**Work to be completed:**
The required result is every line of the records that includes "yellow".

Image sets with object changes
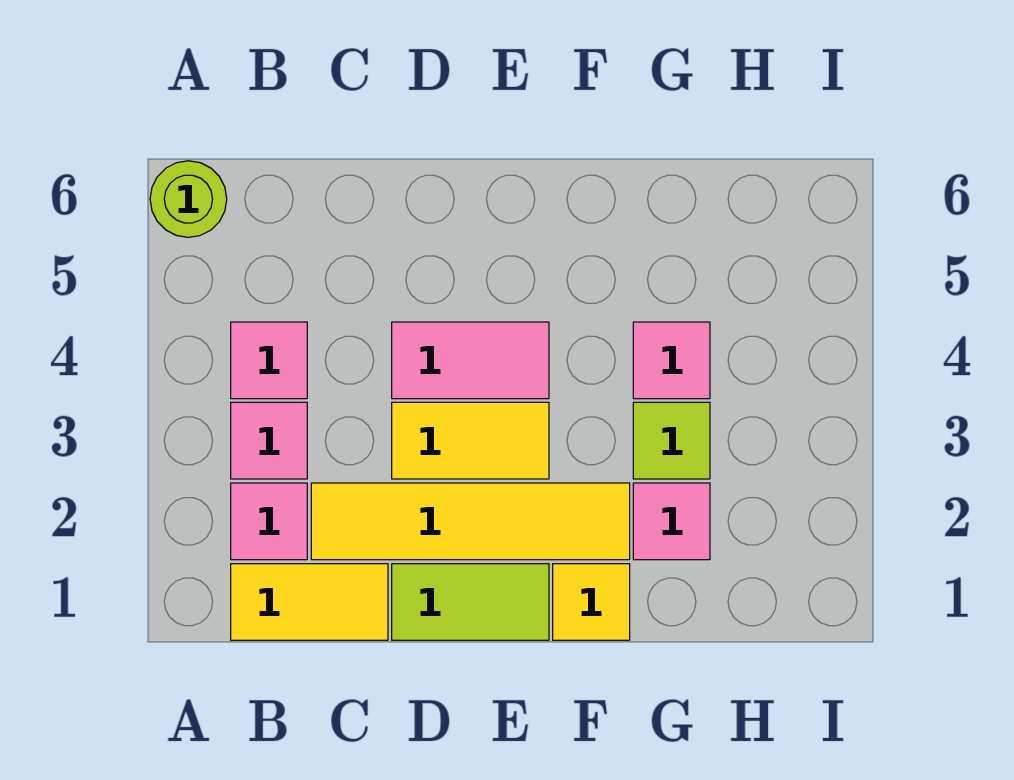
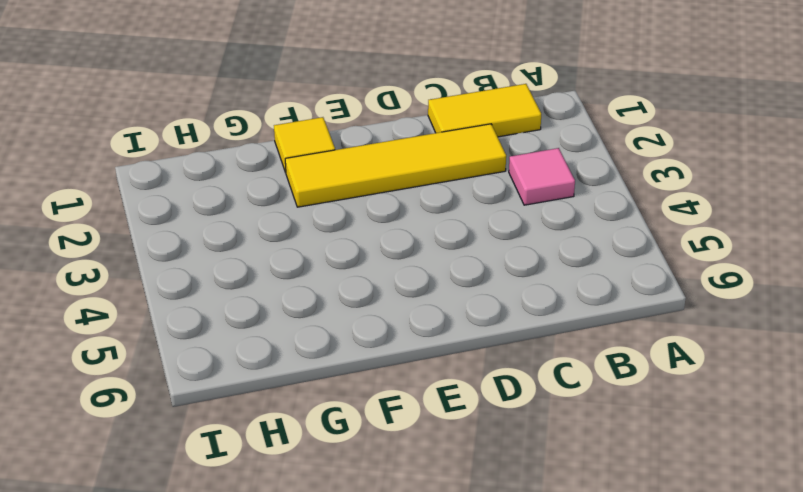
none -> lime round brick A6 level 1
none -> pink tile B2 level 1
none -> pink tile B4 level 1

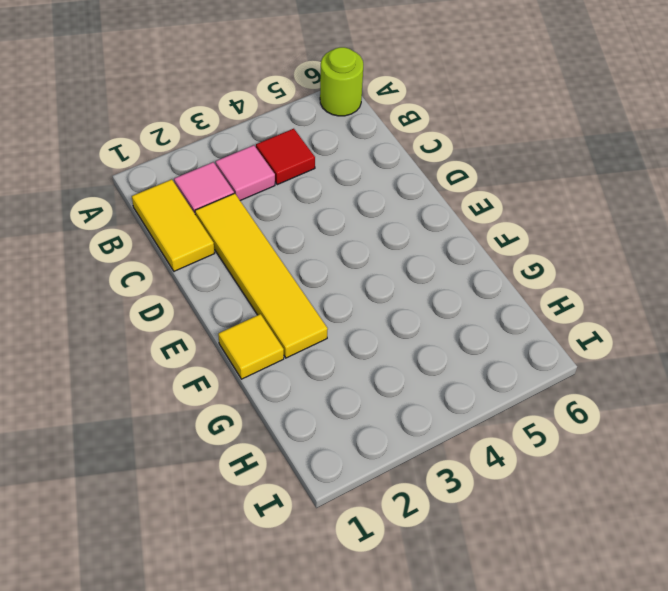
red tile B4 level 1 -> pink tile B4 level 1
none -> lime tile D1:E1 level 1
none -> yellow tile D3:E3 level 1
none -> pink tile D4:E4 level 1

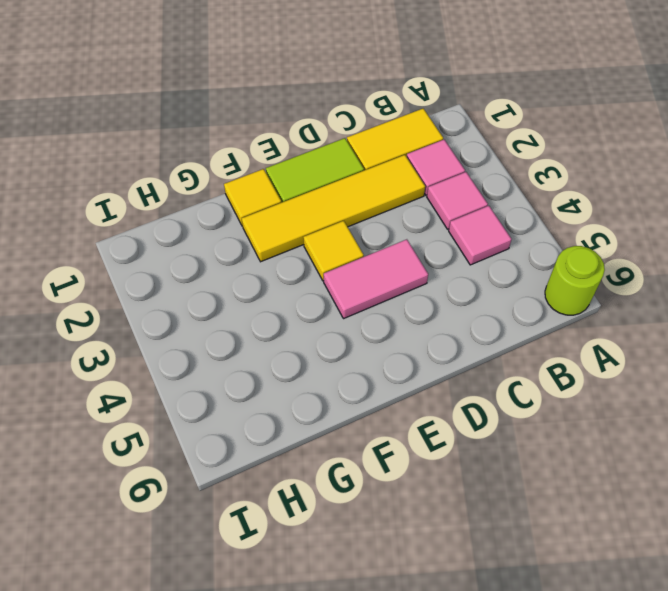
yellow tile E3 level 1 -> yellow tile D3:E3 level 1
none -> pink tile G2 level 1
none -> lime tile G3 level 1
none -> pink tile G4 level 1

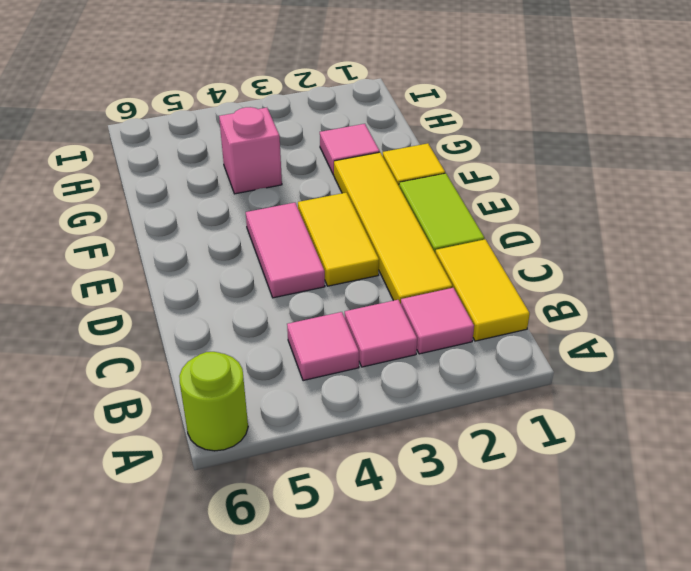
pink brick G4 level 1 -> pink tile G4 level 1
none -> lime tile G3 level 1

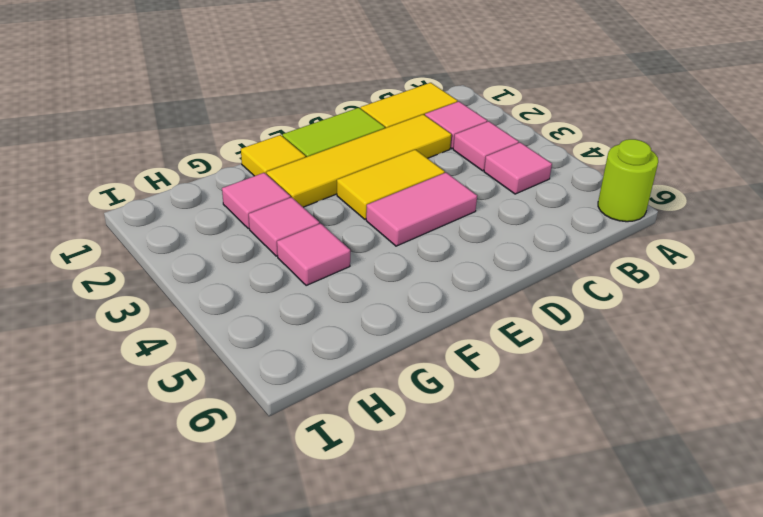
pink tile G3 level 1 -> lime tile G3 level 1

**Expected output:**
none -> yellow tile D3:E3 level 1
yellow tile E3 level 1 -> yellow tile D3:E3 level 1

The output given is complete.